Task directions: Pull out each line in the items below that contains the string "clef". Case counts.

Information given:
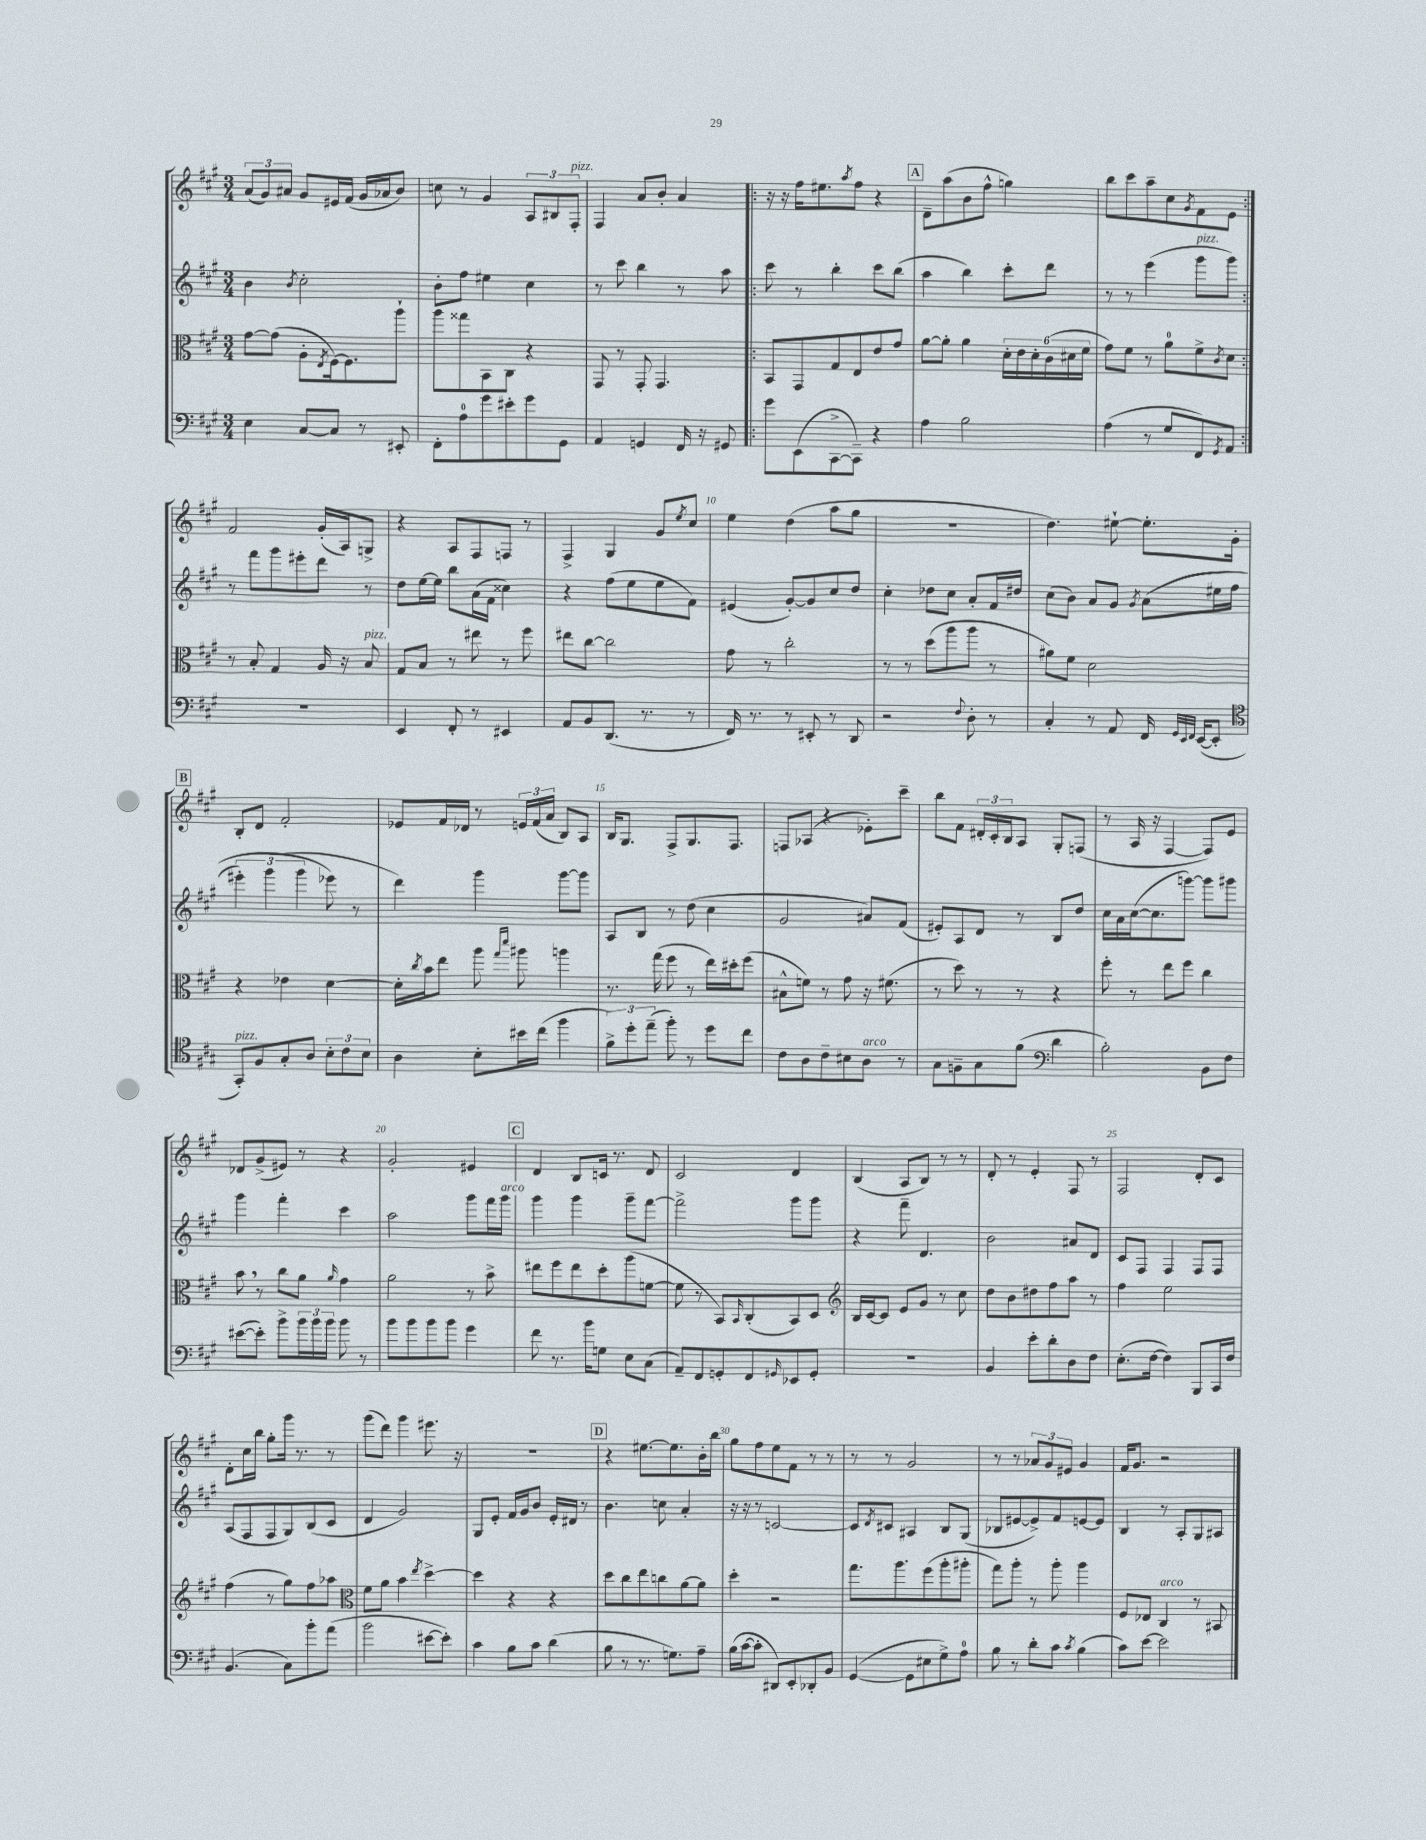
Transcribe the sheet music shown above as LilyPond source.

<<
\new StaffGroup <<
\new Staff = "s0" {
    \clef treble \key a \major \numericTimeSignature \time 3/4
    \tuplet 3/2 { a'8( gis'8) ais'8 } gis'8 eis'16 fis'16( gis'16 aes'16 b'8) |
    c''8 r8 gis'4 \tuplet 3/2 { a8 bis8 fis8-.^\markup { \italic "pizz." } } |
    fis4 a'8 b'8-. a'4 |
    \repeat volta 2 { r16 r16 fis''16 eis''8. \acciaccatura { a''8 } fis''8 r4 |
    \mark \markup { \box "A" } d'8-- a''8( b'8 fis''8-^ g''4) |
    b''8 cis'''8 a''8-- cis''8 \acciaccatura { gis'8 } fis'8 e'8 | }
    fis'2 gis'16-.( a16) g8-> |
    r4 a8 fis8 f8 r8 |
    fis4-> gis4 gis'8 \acciaccatura { e''8 } cis''8 |
    e''4 d''4( a''8 gis''8 |
    R2. |
    d''4.) eis''8~-! eis''8.-. gis'16-. |
    \mark \markup { \box "B" } b8-. d'8 fis'2-. |
    ees'8 fis'16 des'16 r8 \tuplet 3/2 { e'16 fis'16( a'16 } b8) a8 |
    b16 gis8. fis8-> gis8. fis8. |
    f8 aes8( r4 ees'8-.) cis'''8-- |
    b''8 fis'8 \tuplet 3/2 { dis'16-. cis'16-. b16 } a8 gis8-. f8( |
    r8 a16 r16 fis4~ fis8) e'8 |
    des'8 gis'8->( eis'8) r8 r4 |
    gis'2-. eis'4 |
    \mark \markup { \box "C" } d'4 b8 c'16 r8. d'8 |
    cis'2 d'4 |
    b4( a8 b8) r8 r8 |
    d'8-. r8 e'4-. fis8 r8 |
    fis2 d'8-. cis'8 |
    d'8-. cis''16 b''16 gis''8-. gis'''16 r8. r8 |
    gis'''8( d'''8) gis'''4 eis'''8. r16 |
    R2. |
    \mark \markup { \box "D" } r4 eis''8.~ eis''8. b'16-. b''16 |
    gis''8 fis''8 e''8 fis'8 r8 r8 |
    r8 r8 gis'2 |
    r8 r8 \tuplet 3/2 { aes'8 gis'8 eis'8 } gis'4 |
    fis'16 gis'8. r2 \bar "|." |
}
\new Staff = "s1" {
    \clef treble \key a \major \numericTimeSignature \time 3/4
    b'4 \acciaccatura { b'8 } cis''2-. |
    b'8-. fis''8 eis''4 cis''4 |
    r8 cis'''8 b''4 r8 a''8 |
    \repeat volta 2 { cis'''8 r8 b''4-. cis'''8 b''8( |
    \mark \markup { \box "A" } a''4 b''4) cis'''8-. d'''8 |
    r8 r8 e'''4( gis'''8^\markup { \italic "pizz." } gis'''8) | }
    r8 fis'''8 gis'''8 eis'''8-. d'''8 r8 |
    d''8 e''16~ e''16 b''8 a'16( fis'16 cisis''4) |
    r4 fis''8( e''8 e''8 fis'8) |
    eis'4( gis'8~-.) gis'8 cis''8 d''8 |
    cis''4-. des''8 cis''8 a'8-. fis'16 dis''16 |
    cis''8( b'8) a'8 gis'8 \acciaccatura { gis'8 } a'8(\( eis''16 fis''16 |
    \mark \markup { \box "B" } \tuplet 3/2 { eis'''4-.) gis'''4( gis'''4 } ees'''8\) r8 |
    d'''4) gis'''4 gis'''8~ gis'''8 |
    a8 b8 r8 d''8( cis''4 |
    gis'2 ais'8) fis'8( |
    eis'8-.) a8 d'8 r8 b8 d''8 |
    cis''16 a'16 cis''16~( cis''8. g'''8~) g'''8 gis'''8 |
    gis'''4 fis'''4-. cis'''4 |
    a''2 gis'''8 fis'''16 gis'''16^\markup { \italic "arco" } |
    \mark \markup { \box "C" } gis'''4 gis'''4 gis'''8-- fis'''8~ |
    fis'''2-> gis'''8 gis'''8 |
    r4 fis'''8-- d'4. |
    b'2 ais'8 d'8 |
    cis'8 fis8 fis4 fis8 fis8 |
    a8( fis8 fis8 gis8) b8( cis'8 |
    d'4 gis'2) |
    gis8 e'8-. fis'16 gis'16 b'8 e'16-. dis'16 r8 |
    \mark \markup { \box "D" } b'4. c''8 a'4-. |
    r16 r16 r8 c'2~ |
    c'8 \acciaccatura { d'8 } cis'8 ais4 b8 gis8( |
    bes8 eis'8~ eis'8->) fis'8 e'8~ e'8 |
    b4 r8 a8-. gis8 ais8 \bar "|." |
}
\new Staff = "s2" {
    \clef alto \key a \major \numericTimeSignature \time 3/4
    gis'8~ gis'8( a8-. \acciaccatura { e8 } fis16~) fis8. a''8-! |
    a''8 gisis''8 b,8 cis8 r4 |
    gis,8 r8 gis,8-. gis,4. |
    \repeat volta 2 { b,8 gis,8 gis8 e8 e'8 gis'8 |
    \mark \markup { \box "A" } a'8~ a'8-. a'4 \tuplet 6/4 { d'16-. e'16 d'16-. cis'16( dis'16 fis'16 } |
    gis'8) fis'8 r8 a'8-0 fis'8-> \acciaccatura { cis'8 } d'8 | }
    r8 b8-. gis4 a16 r16 b8^\markup { \italic "pizz." } |
    gis8 b8 r8 eis''8 r8 fis''8 |
    eis''8 cis''8~ cis''2 |
    gis'8 r8 cis''2-. |
    r8 r8 d''8( a''8 a''8 r8 |
    ais'8) fis'8 d'2 |
    \mark \markup { \box "B" } r4 ees'4 d'4~ |
    d'16-. \acciaccatura { cis''8 } b'16 e''8 a''8 \grace { gis''16 d'''16 } ais''8 a''4 |
    r8. gis''16( fis''8 r8 e''16) dis''16-. fis''8( |
    bis8-^ f'8) r8 gis'8 r16 fis'8.( |
    r8 d''8) r8 r8 r4 |
    fis''8-. r8 e''8 fis''8 cis''4 |
    b'8 \breathe r8 cis''8 a'8 \grace { a'16 } gis'4 |
    a'2 r8 b'8-> |
    \mark \markup { \box "C" } eis''8 fis''8 eis''8 d''8-. a''8( f'8~ |
    f'8 r8 b,8) \grace { b,16 } cis8-.( b,8) d8 |
    \clef treble b16 cis'16~ cis'8 e'8 gis'8 r8 cis''8 |
    d''8 b'8 dis''8 fis''8 a''8 r8 |
    fis''4 e''2 |
    fis''4( r8 gis''8) fis''8 aes''8 |
    \clef alto fis'8 a'8 b'4 \acciaccatura { e''8 } d''4~-> |
    d''4 r4 r4 |
    \mark \markup { \box "D" } d''8 cis''8 e''8 c''8 a'8~ a'8 |
    d''4-. r2 |
    gis''8. a''8. fis''8( a''8-. ais''8-. |
    gis''8) a''8-. r8 a''8-. a''4 |
    fis8 ees8 cis4^\markup { \italic "arco" } r8 bis,8 \bar "|." |
}
\new Staff = "s3" {
    \clef bass \key a \major \numericTimeSignature \time 3/4
    e4 cis8~ cis8 r8 eis,8-. |
    fis,8-. a8-0 gis'8 eis'8-. gis'8 gis,8 |
    a,4 g,4 fis,16 r16 gis,8 |
    \repeat volta 2 { gis'8 e,8( cis,8~-> cis,8--) r4 |
    \mark \markup { \box "A" } a4 b2 |
    a4( r8 gis8 fis,8) \acciaccatura { gis,8 } a,8 | }
    R2. |
    e,4 fis,8-. r8 eis,4 |
    a,8 b,8 d,8.( r8. r8 |
    fis,16) r8. r8 eis,8-. r8 d,8 |
    r2 \appoggiatura { fis8 } d8-. r8 |
    cis4-. r8 a,8 fis,16 \grace { gis,32 e,32 fis,32 } e,16~( e,8-. |
    \mark \markup { \box "B" } \clef tenor gis,8-.^\markup { \italic "pizz." }) fis8 gis8-. a8 \tuplet 3/2 { b8-. cis'8 b8 } |
    a4 b8-. bis'16 cis''16( fis''4 |
    \tuplet 3/2 { fis'8->) d''8-. e''8--( } fis''8-.) r8 d''8 cis''8 |
    cis'8 a8 cis'8-- bis8 a8^\markup { \italic "arco" } r8 |
    gis8 f8-- gis8 fis'8( \clef bass d'4 |
    b2-.) b,8 fis8 |
    eis'8~( eis'8-.) b'8-> \tuplet 3/2 { b'16 b'16 b'16 } b'8 r8 |
    b'8 b'8 b'8 b'8 gis'4 |
    \mark \markup { \box "C" } fis'8 r8. b'16 g8 e8 cis8( |
    a,8--) fis,8 g,8-. fis,8 \grace { gis,16 } ees,8 gis,8-. |
    R2. |
    b,4 e'8-. d'8-. d8 fis8 |
    e8.-.( fis16~ fis4) b,,8 cis,16 fis16 |
    b,4.( cis8) b'8-. a'8( |
    b'2 eis'8~ eis'8-.) |
    cis'4 b8 cis'8 d'4( |
    \mark \markup { \box "D" } b8 r8 r8. g8.) a8-- |
    b16( cis'16~ cis'8-. dis,8) e,8-. des,8-. b,8 |
    gis,4~( gis,8 eis8 gis8->) a8-0 |
    b8 r8 d'8-. cis'8 \acciaccatura { cis'8 } b4( |
    cis'8) e'8~ e'2 \bar "|." |
}
>>
>>
\layout { \context { \Score \override BarNumber.break-visibility = ##(#f #t #t) barNumberVisibility = #(every-nth-bar-number-visible 5) } }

Task result:
    \clef treble \key a \major \numericTimeSignature \time 3/4
    \clef treble \key a \major \numericTimeSignature \time 3/4
    \clef alto \key a \major \numericTimeSignature \time 3/4
    \clef treble b16 cis'16~ cis'8 e'8 gis'8 r8 cis''8 |
    \clef alto fis'8 a'8 b'4 \acciaccatura { e''8 } d''4~-> |
    \clef bass \key a \major \numericTimeSignature \time 3/4
    \mark \markup { \box "B" } \clef tenor gis,8-.^\markup { \italic "pizz." }) fis8 gis8-. a8 \tuplet 3/2 { b8-. cis'8 b8 } |
    gis8 f8-- gis8 fis'8( \clef bass d'4 |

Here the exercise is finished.